Required work:
After finding the line with "orange carrot: 4 -> 3" in the data below, set down exactly each line through the one with "yellow pear: 2 -> 0", inclusive, and stop there.
***** Record set
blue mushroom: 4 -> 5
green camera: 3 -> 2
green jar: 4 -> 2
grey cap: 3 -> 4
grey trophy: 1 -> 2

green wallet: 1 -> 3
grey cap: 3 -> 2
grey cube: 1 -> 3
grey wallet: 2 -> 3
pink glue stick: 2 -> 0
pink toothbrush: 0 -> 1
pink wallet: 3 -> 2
**********
***** Record set
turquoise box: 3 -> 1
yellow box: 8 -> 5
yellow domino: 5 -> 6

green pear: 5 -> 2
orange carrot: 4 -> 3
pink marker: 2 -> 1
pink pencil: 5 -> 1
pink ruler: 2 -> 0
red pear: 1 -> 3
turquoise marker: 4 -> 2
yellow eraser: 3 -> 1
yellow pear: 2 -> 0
**********
Answer area:
orange carrot: 4 -> 3
pink marker: 2 -> 1
pink pencil: 5 -> 1
pink ruler: 2 -> 0
red pear: 1 -> 3
turquoise marker: 4 -> 2
yellow eraser: 3 -> 1
yellow pear: 2 -> 0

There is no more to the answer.